Problem requirements: Once a line is found to contain "rectangle", copy it out of the listing.

Data listing:

────────

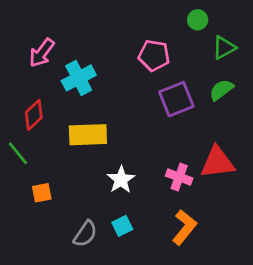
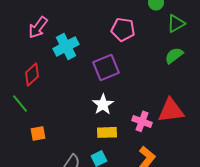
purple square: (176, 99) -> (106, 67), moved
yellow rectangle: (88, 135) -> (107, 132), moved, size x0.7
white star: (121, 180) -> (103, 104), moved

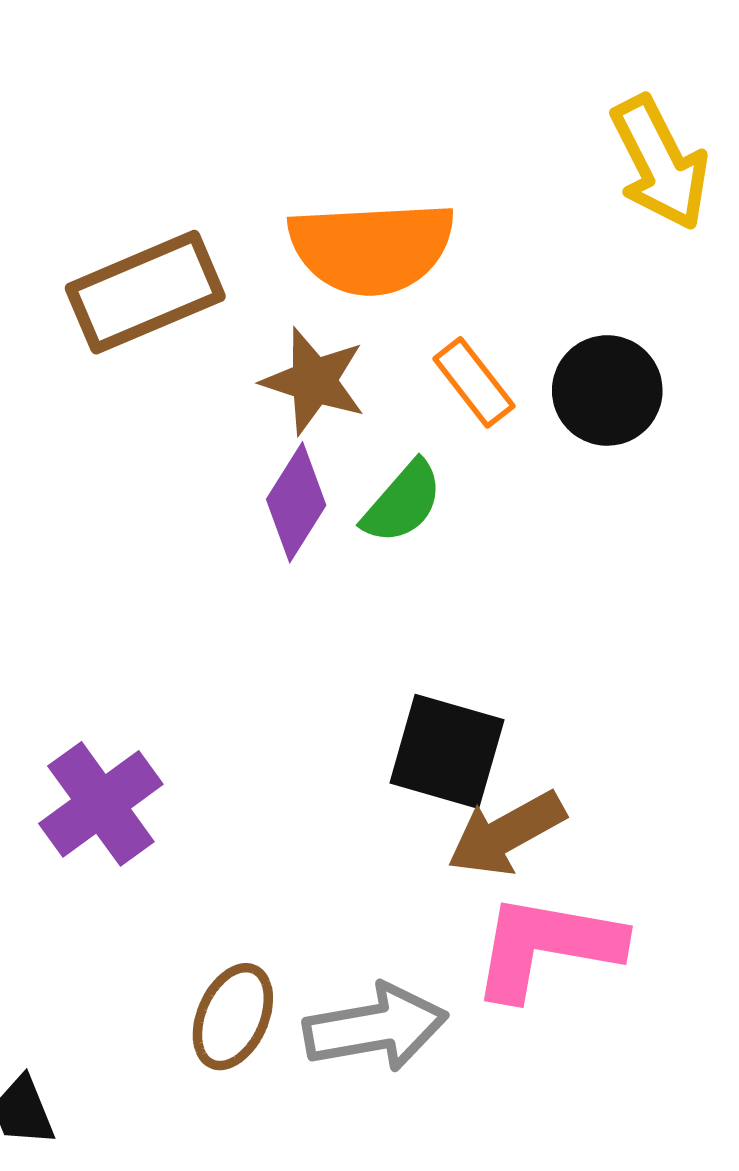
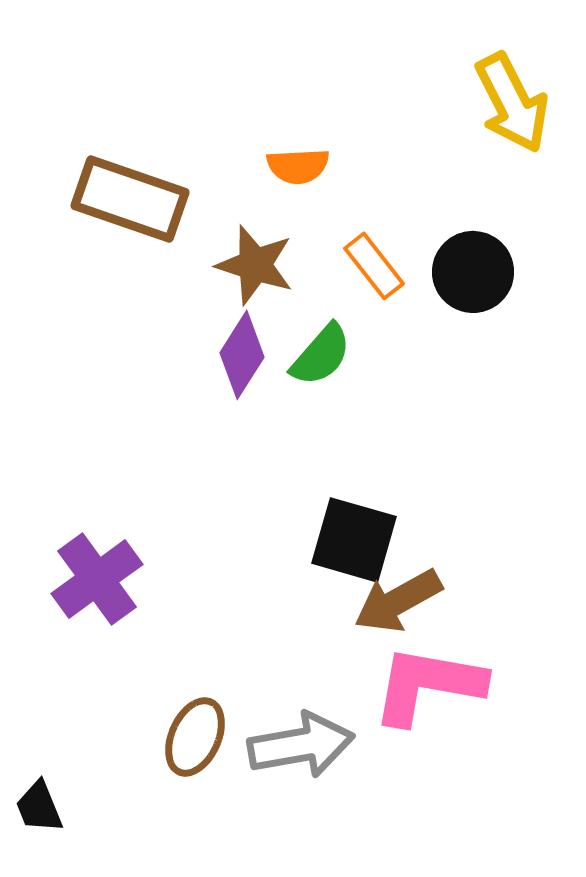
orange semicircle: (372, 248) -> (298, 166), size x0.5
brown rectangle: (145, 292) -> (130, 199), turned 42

────────

Finished exercise:
yellow rectangle: (88, 135) -> (107, 132), moved, size x0.7
brown rectangle: (145, 292) -> (130, 199), turned 42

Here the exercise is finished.